• **RECORDS SHOWN**
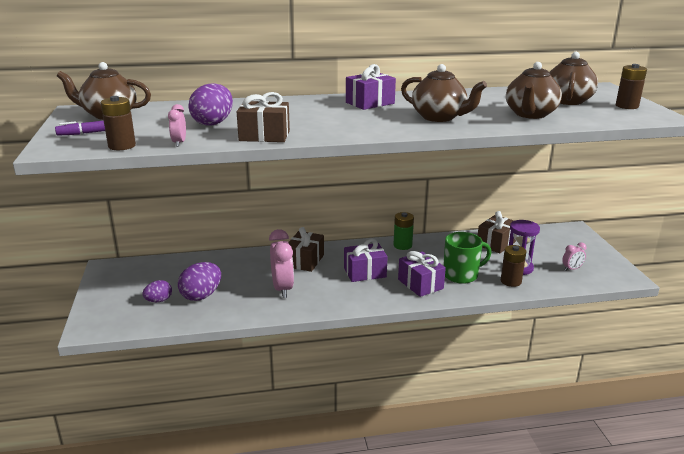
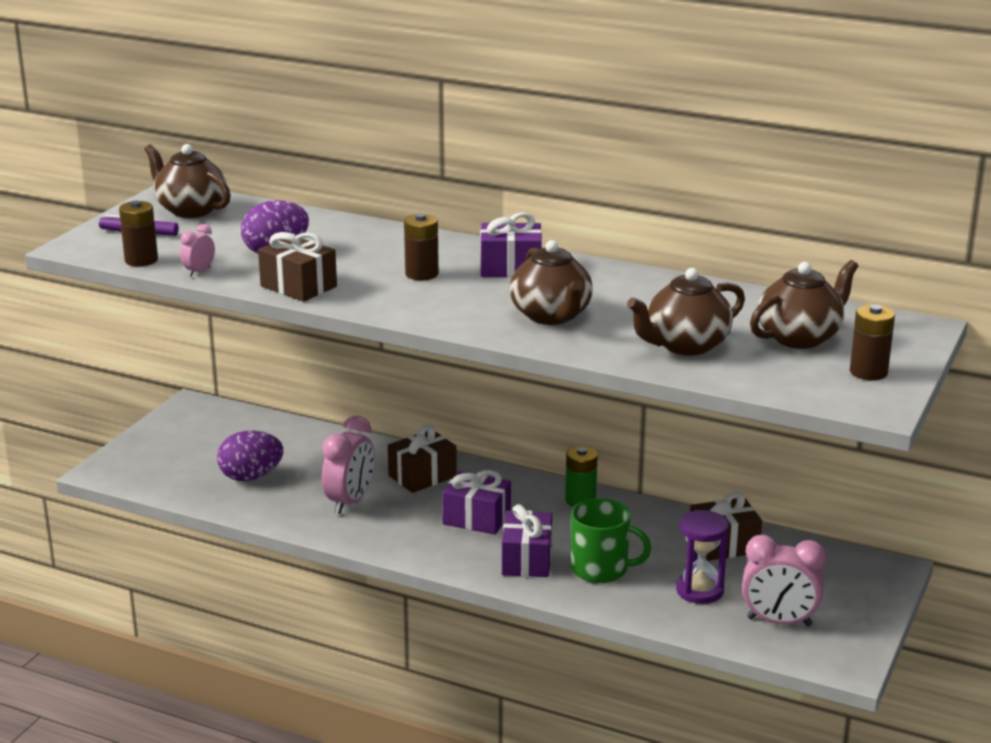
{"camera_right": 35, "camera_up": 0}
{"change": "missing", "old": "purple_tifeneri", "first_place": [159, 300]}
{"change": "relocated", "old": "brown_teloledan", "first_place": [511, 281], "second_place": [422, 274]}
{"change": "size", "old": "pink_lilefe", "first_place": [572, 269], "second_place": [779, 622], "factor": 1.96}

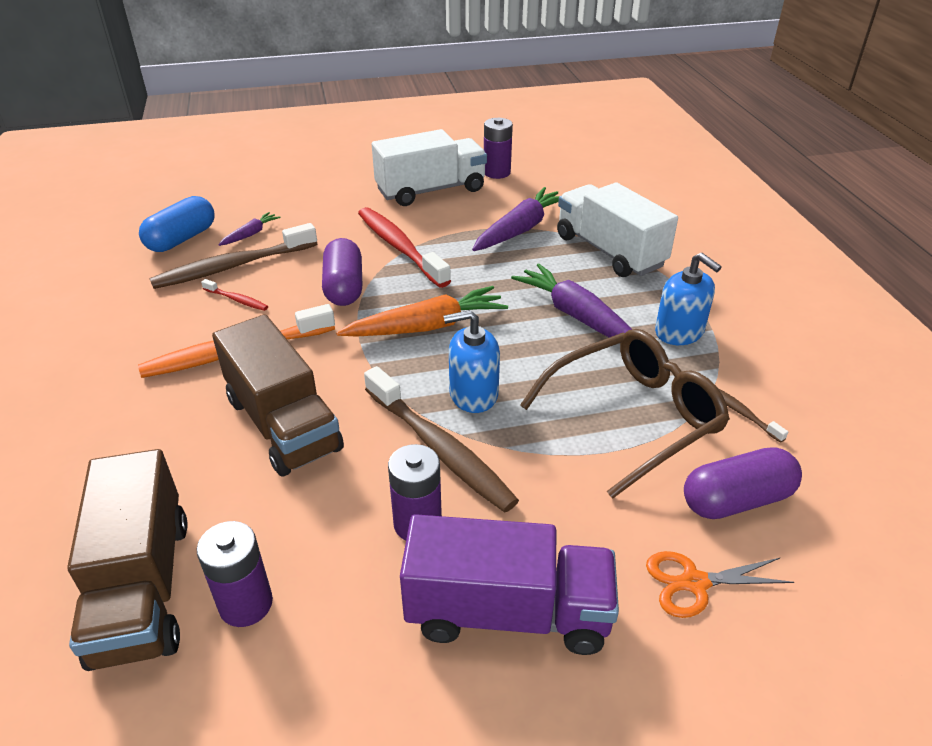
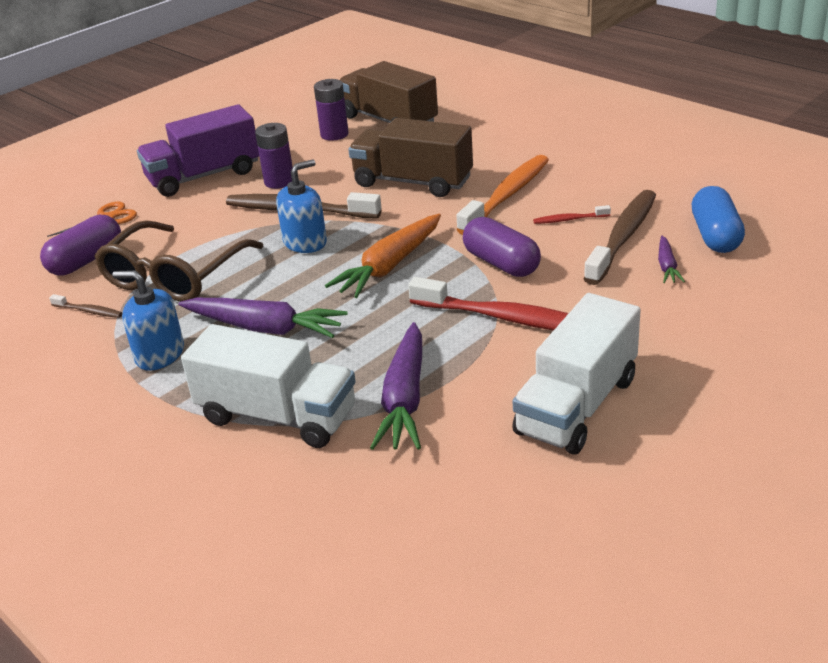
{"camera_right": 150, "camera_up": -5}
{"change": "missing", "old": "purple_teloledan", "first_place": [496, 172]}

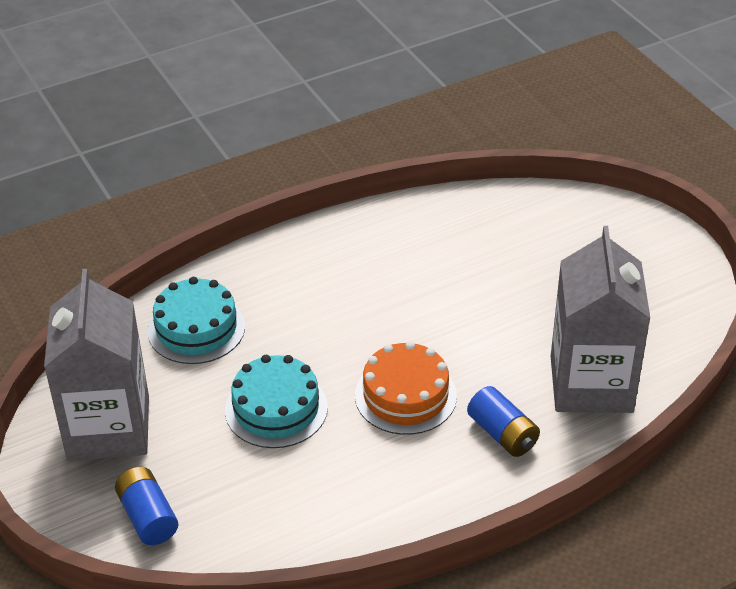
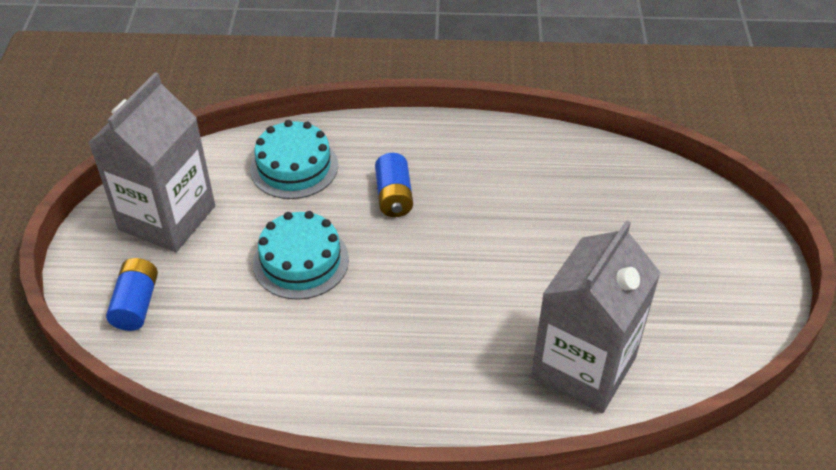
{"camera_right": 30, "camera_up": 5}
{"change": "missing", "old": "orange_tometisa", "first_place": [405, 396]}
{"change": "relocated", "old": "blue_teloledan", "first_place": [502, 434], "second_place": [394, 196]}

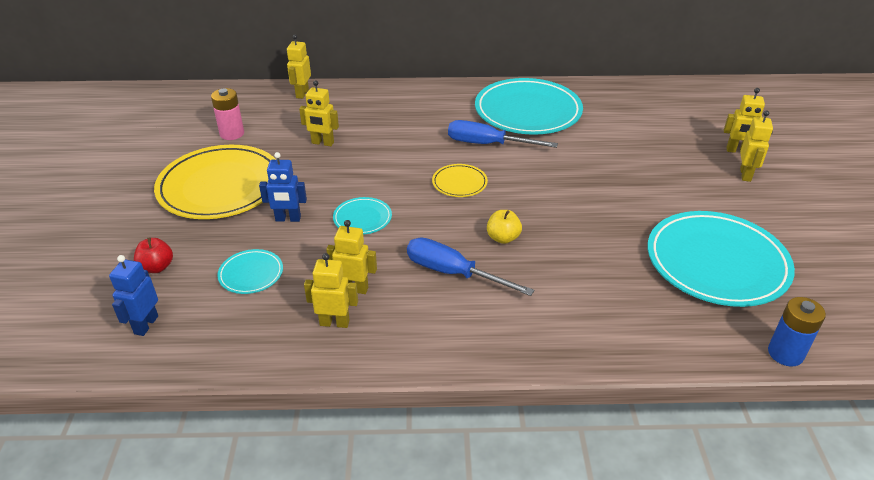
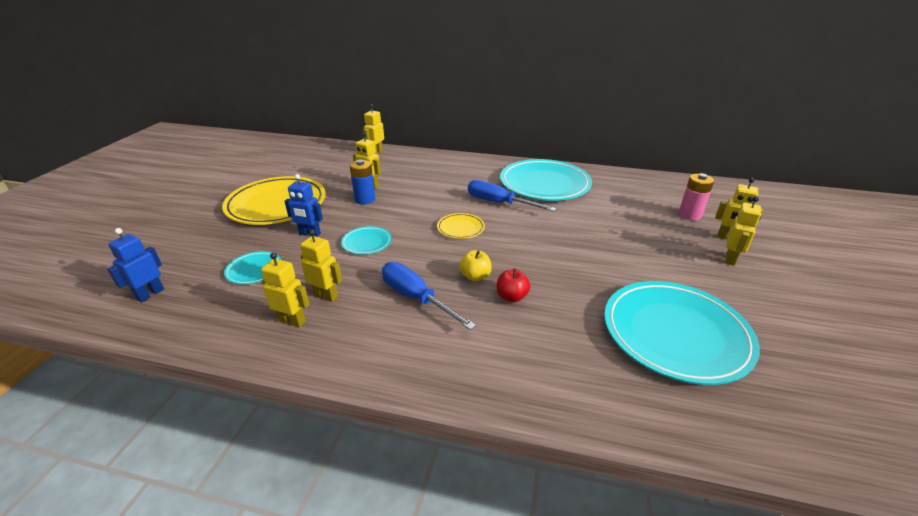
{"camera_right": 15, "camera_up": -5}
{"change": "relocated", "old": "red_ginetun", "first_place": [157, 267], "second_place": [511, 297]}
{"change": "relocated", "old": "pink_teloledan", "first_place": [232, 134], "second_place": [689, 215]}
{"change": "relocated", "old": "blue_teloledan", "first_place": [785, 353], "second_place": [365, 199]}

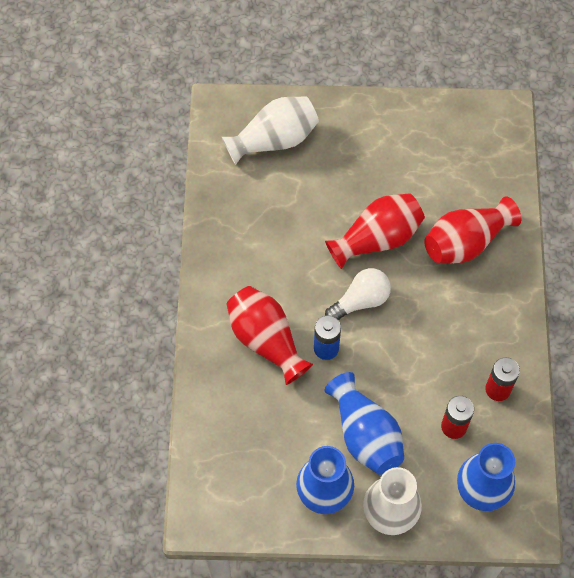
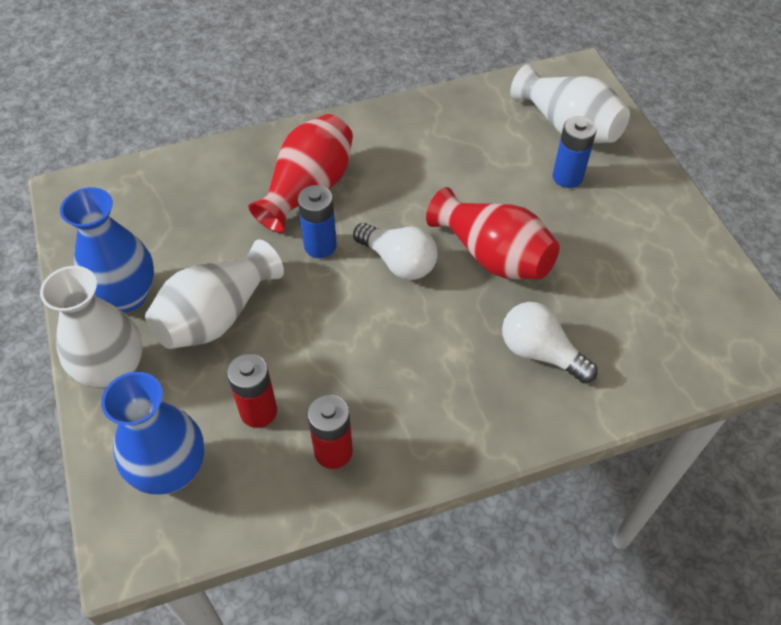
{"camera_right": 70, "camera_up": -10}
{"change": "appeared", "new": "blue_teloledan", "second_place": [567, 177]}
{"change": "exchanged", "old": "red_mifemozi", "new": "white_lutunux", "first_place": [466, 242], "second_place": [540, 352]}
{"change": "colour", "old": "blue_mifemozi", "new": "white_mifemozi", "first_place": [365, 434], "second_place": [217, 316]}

• **PROBLEM TO WORK ON**
Line by line, print the records above exactly, skipping each picture.

• **EXERCISE OUTPUT**
{"camera_right": 35, "camera_up": 0}
{"change": "missing", "old": "purple_tifeneri", "first_place": [159, 300]}
{"change": "relocated", "old": "brown_teloledan", "first_place": [511, 281], "second_place": [422, 274]}
{"change": "size", "old": "pink_lilefe", "first_place": [572, 269], "second_place": [779, 622], "factor": 1.96}

{"camera_right": 150, "camera_up": -5}
{"change": "missing", "old": "purple_teloledan", "first_place": [496, 172]}

{"camera_right": 30, "camera_up": 5}
{"change": "missing", "old": "orange_tometisa", "first_place": [405, 396]}
{"change": "relocated", "old": "blue_teloledan", "first_place": [502, 434], "second_place": [394, 196]}

{"camera_right": 15, "camera_up": -5}
{"change": "relocated", "old": "red_ginetun", "first_place": [157, 267], "second_place": [511, 297]}
{"change": "relocated", "old": "pink_teloledan", "first_place": [232, 134], "second_place": [689, 215]}
{"change": "relocated", "old": "blue_teloledan", "first_place": [785, 353], "second_place": [365, 199]}

{"camera_right": 70, "camera_up": -10}
{"change": "appeared", "new": "blue_teloledan", "second_place": [567, 177]}
{"change": "exchanged", "old": "red_mifemozi", "new": "white_lutunux", "first_place": [466, 242], "second_place": [540, 352]}
{"change": "colour", "old": "blue_mifemozi", "new": "white_mifemozi", "first_place": [365, 434], "second_place": [217, 316]}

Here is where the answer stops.